▸ **Records shown**
*** Begin section ***

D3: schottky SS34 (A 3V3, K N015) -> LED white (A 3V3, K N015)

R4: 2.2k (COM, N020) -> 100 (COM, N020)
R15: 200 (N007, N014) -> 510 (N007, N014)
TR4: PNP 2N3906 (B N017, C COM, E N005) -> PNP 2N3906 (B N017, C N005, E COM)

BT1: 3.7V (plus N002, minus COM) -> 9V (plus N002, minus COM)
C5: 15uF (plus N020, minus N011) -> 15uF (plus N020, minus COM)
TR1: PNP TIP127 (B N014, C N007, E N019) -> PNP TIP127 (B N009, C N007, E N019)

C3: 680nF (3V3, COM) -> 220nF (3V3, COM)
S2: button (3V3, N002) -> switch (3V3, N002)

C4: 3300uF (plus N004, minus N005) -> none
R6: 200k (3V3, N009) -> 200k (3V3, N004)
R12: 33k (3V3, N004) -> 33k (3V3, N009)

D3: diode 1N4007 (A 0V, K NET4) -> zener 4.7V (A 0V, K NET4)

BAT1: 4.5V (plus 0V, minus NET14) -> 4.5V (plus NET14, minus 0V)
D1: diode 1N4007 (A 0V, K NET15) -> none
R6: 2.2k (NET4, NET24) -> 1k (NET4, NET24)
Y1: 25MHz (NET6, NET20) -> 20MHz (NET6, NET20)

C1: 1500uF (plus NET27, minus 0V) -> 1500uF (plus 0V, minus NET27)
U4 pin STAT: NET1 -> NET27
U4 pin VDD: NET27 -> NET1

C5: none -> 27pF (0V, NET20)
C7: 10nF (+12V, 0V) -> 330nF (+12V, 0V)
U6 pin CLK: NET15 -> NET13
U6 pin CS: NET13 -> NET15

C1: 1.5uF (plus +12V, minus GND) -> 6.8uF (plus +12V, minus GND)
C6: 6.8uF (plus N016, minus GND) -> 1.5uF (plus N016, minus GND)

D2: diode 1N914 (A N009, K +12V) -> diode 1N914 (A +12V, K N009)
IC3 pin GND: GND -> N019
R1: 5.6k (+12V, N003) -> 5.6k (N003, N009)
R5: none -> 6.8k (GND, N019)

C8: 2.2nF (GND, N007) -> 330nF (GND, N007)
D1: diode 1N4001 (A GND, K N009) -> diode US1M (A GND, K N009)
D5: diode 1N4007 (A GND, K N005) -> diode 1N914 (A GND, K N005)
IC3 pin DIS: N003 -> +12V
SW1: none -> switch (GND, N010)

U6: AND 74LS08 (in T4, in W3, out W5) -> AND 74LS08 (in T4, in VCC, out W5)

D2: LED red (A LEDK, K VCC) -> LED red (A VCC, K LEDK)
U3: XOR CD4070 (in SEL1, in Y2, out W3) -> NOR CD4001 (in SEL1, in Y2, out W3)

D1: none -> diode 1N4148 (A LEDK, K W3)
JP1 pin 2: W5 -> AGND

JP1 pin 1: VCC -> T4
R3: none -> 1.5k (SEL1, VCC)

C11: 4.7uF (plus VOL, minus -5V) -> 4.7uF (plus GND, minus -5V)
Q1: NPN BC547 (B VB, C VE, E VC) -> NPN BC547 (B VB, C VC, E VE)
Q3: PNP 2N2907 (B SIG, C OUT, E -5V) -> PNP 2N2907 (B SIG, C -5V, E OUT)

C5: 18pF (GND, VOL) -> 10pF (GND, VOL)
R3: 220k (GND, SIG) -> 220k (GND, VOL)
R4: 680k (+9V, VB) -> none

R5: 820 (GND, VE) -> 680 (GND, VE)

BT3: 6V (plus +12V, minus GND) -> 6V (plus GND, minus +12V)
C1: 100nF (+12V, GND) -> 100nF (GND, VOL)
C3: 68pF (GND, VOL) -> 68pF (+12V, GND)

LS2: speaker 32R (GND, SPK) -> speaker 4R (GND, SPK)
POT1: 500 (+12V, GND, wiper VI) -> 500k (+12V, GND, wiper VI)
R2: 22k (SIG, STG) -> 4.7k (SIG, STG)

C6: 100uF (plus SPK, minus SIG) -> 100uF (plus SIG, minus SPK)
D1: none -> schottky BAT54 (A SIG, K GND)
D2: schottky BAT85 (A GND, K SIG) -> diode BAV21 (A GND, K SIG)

*** End section ***

▸ **Task instructions**
Work out how many lines in the records above contain the word "none". State only that number.

▸ **Finished exercise**
9